Records from a data collection
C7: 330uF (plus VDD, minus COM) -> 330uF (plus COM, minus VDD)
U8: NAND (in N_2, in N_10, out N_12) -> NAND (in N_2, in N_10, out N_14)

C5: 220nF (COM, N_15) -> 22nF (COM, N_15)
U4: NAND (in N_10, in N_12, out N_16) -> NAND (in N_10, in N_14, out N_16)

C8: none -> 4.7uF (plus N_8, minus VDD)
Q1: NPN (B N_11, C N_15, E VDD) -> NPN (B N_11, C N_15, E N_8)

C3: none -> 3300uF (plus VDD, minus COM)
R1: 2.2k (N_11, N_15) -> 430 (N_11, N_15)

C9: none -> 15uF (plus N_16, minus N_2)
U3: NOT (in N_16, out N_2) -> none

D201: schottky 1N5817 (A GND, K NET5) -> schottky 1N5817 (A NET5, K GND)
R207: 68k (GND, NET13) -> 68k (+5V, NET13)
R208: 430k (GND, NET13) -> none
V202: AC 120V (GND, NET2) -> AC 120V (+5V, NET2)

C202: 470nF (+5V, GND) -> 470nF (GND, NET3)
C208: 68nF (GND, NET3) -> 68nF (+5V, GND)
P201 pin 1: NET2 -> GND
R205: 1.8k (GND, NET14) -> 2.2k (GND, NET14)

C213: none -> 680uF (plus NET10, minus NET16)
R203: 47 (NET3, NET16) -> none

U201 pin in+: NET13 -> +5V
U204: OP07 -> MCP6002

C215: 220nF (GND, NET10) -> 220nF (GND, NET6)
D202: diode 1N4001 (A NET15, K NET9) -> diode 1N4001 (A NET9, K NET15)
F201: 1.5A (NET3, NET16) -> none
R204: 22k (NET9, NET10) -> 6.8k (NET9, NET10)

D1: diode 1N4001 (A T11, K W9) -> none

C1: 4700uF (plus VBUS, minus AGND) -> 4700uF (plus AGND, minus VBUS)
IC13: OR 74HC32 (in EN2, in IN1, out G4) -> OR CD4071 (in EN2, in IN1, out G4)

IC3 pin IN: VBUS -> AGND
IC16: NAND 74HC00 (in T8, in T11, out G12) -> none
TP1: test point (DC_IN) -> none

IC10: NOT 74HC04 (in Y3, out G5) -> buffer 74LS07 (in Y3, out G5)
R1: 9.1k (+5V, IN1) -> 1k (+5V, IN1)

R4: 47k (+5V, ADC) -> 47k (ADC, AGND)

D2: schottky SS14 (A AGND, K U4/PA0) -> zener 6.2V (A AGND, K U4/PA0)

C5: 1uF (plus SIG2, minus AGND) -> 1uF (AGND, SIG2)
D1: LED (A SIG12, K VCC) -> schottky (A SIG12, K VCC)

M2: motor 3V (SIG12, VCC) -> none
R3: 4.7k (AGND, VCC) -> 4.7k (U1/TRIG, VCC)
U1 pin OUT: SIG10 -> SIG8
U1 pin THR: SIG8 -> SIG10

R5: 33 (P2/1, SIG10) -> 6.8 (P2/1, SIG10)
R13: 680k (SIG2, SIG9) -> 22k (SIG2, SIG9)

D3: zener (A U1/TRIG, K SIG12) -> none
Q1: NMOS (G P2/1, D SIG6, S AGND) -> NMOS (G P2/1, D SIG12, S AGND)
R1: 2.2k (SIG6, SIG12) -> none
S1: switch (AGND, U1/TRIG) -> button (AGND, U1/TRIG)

YOUR GOAL:
Would it be possible to reproduce all the entries exactly as they appear above?

ANSWER TO THIS TASK:
C7: 330uF (plus VDD, minus COM) -> 330uF (plus COM, minus VDD)
U8: NAND (in N_2, in N_10, out N_12) -> NAND (in N_2, in N_10, out N_14)

C5: 220nF (COM, N_15) -> 22nF (COM, N_15)
U4: NAND (in N_10, in N_12, out N_16) -> NAND (in N_10, in N_14, out N_16)

C8: none -> 4.7uF (plus N_8, minus VDD)
Q1: NPN (B N_11, C N_15, E VDD) -> NPN (B N_11, C N_15, E N_8)

C3: none -> 3300uF (plus VDD, minus COM)
R1: 2.2k (N_11, N_15) -> 430 (N_11, N_15)

C9: none -> 15uF (plus N_16, minus N_2)
U3: NOT (in N_16, out N_2) -> none

D201: schottky 1N5817 (A GND, K NET5) -> schottky 1N5817 (A NET5, K GND)
R207: 68k (GND, NET13) -> 68k (+5V, NET13)
R208: 430k (GND, NET13) -> none
V202: AC 120V (GND, NET2) -> AC 120V (+5V, NET2)

C202: 470nF (+5V, GND) -> 470nF (GND, NET3)
C208: 68nF (GND, NET3) -> 68nF (+5V, GND)
P201 pin 1: NET2 -> GND
R205: 1.8k (GND, NET14) -> 2.2k (GND, NET14)

C213: none -> 680uF (plus NET10, minus NET16)
R203: 47 (NET3, NET16) -> none

U201 pin in+: NET13 -> +5V
U204: OP07 -> MCP6002

C215: 220nF (GND, NET10) -> 220nF (GND, NET6)
D202: diode 1N4001 (A NET15, K NET9) -> diode 1N4001 (A NET9, K NET15)
F201: 1.5A (NET3, NET16) -> none
R204: 22k (NET9, NET10) -> 6.8k (NET9, NET10)

D1: diode 1N4001 (A T11, K W9) -> none

C1: 4700uF (plus VBUS, minus AGND) -> 4700uF (plus AGND, minus VBUS)
IC13: OR 74HC32 (in EN2, in IN1, out G4) -> OR CD4071 (in EN2, in IN1, out G4)

IC3 pin IN: VBUS -> AGND
IC16: NAND 74HC00 (in T8, in T11, out G12) -> none
TP1: test point (DC_IN) -> none

IC10: NOT 74HC04 (in Y3, out G5) -> buffer 74LS07 (in Y3, out G5)
R1: 9.1k (+5V, IN1) -> 1k (+5V, IN1)

R4: 47k (+5V, ADC) -> 47k (ADC, AGND)

D2: schottky SS14 (A AGND, K U4/PA0) -> zener 6.2V (A AGND, K U4/PA0)

C5: 1uF (plus SIG2, minus AGND) -> 1uF (AGND, SIG2)
D1: LED (A SIG12, K VCC) -> schottky (A SIG12, K VCC)

M2: motor 3V (SIG12, VCC) -> none
R3: 4.7k (AGND, VCC) -> 4.7k (U1/TRIG, VCC)
U1 pin OUT: SIG10 -> SIG8
U1 pin THR: SIG8 -> SIG10

R5: 33 (P2/1, SIG10) -> 6.8 (P2/1, SIG10)
R13: 680k (SIG2, SIG9) -> 22k (SIG2, SIG9)

D3: zener (A U1/TRIG, K SIG12) -> none
Q1: NMOS (G P2/1, D SIG6, S AGND) -> NMOS (G P2/1, D SIG12, S AGND)
R1: 2.2k (SIG6, SIG12) -> none
S1: switch (AGND, U1/TRIG) -> button (AGND, U1/TRIG)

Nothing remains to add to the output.